*** Opening of Exercise data ***

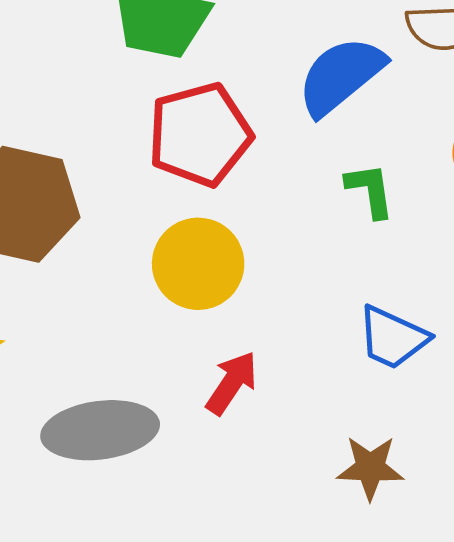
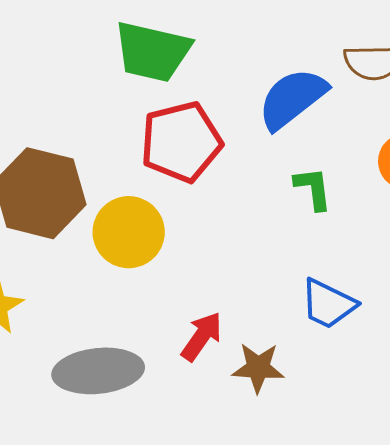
yellow circle: (198, 264) -> (129, 232), moved
brown star: (370, 468) -> (258, 368), moved

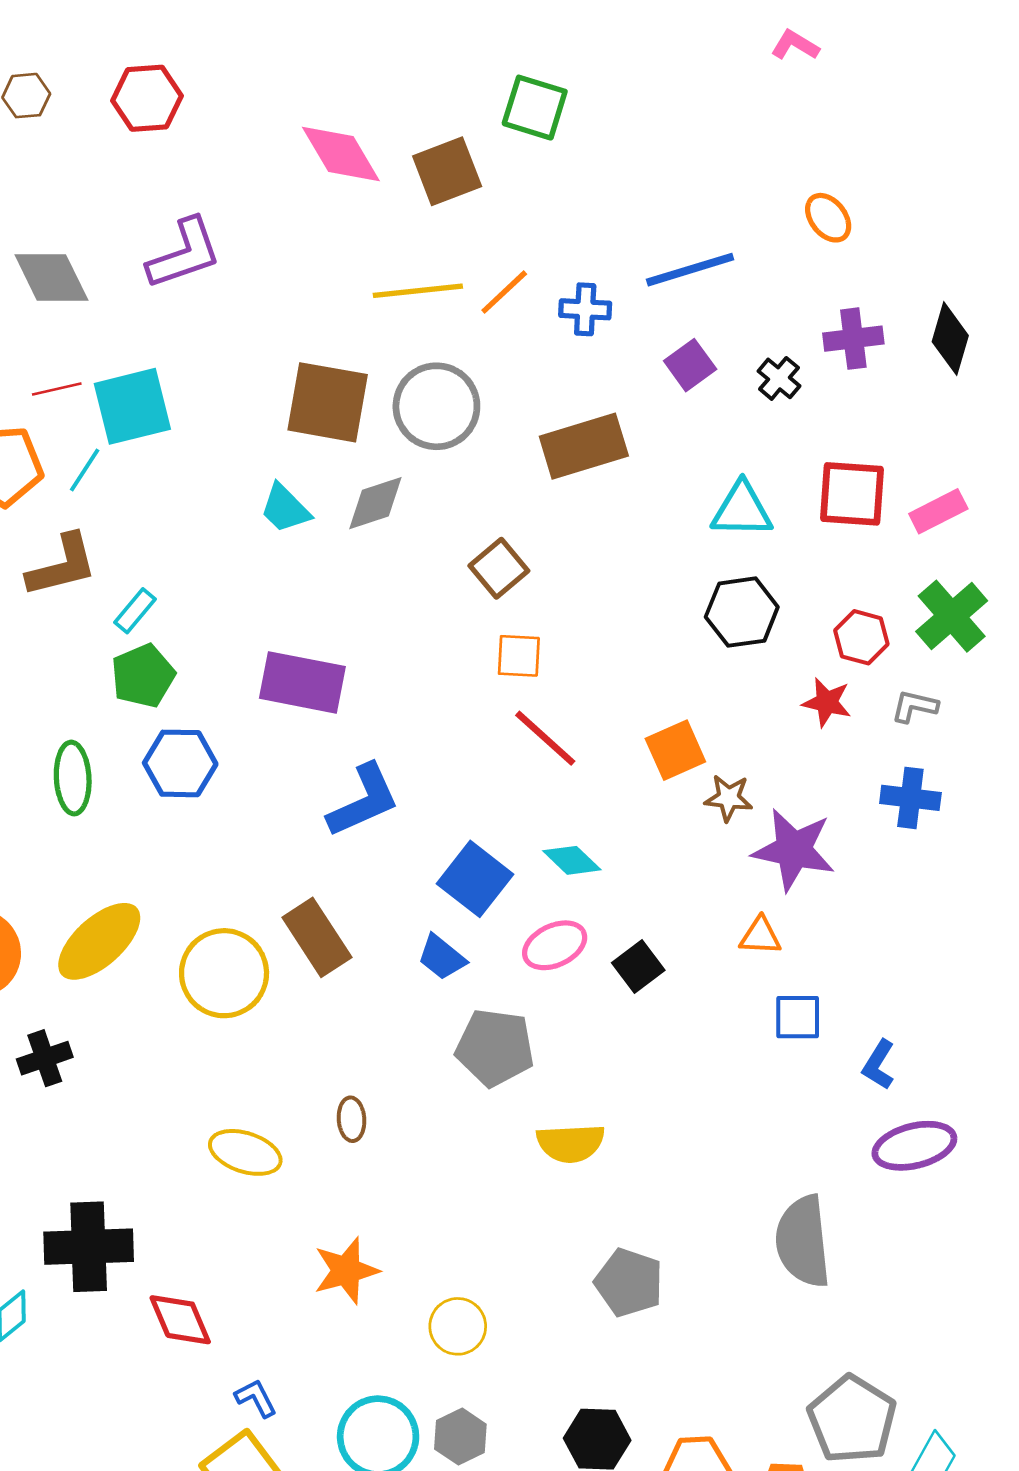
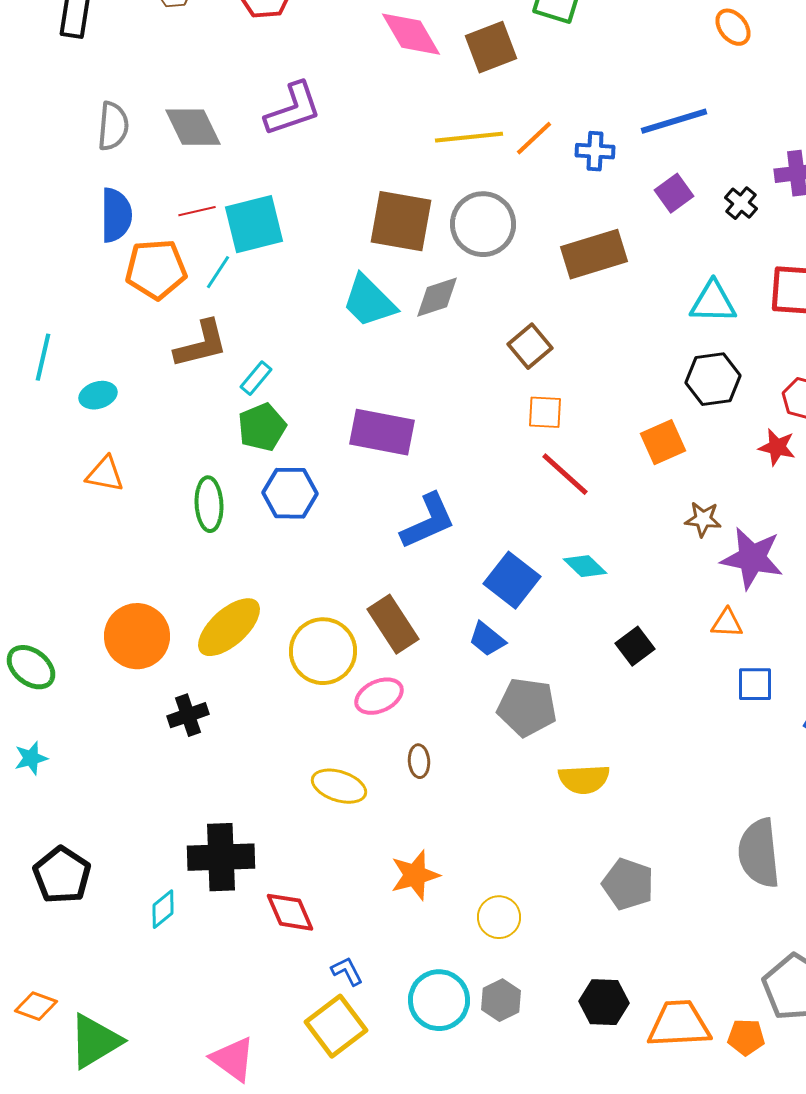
orange ellipse: (828, 218) -> (733, 27), moved
cyan trapezoid: (285, 509) -> (369, 301), size x1.4
orange square: (675, 750) -> (663, 442), moved
pink ellipse: (555, 945) -> (379, 696), moved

*** Close of Exercise data ***

◆ **Task to carry out**: List all lines from the entries that include the word "orange".

◆ **Answer**:
orange ellipse: (828, 218) -> (733, 27), moved
orange square: (675, 750) -> (663, 442), moved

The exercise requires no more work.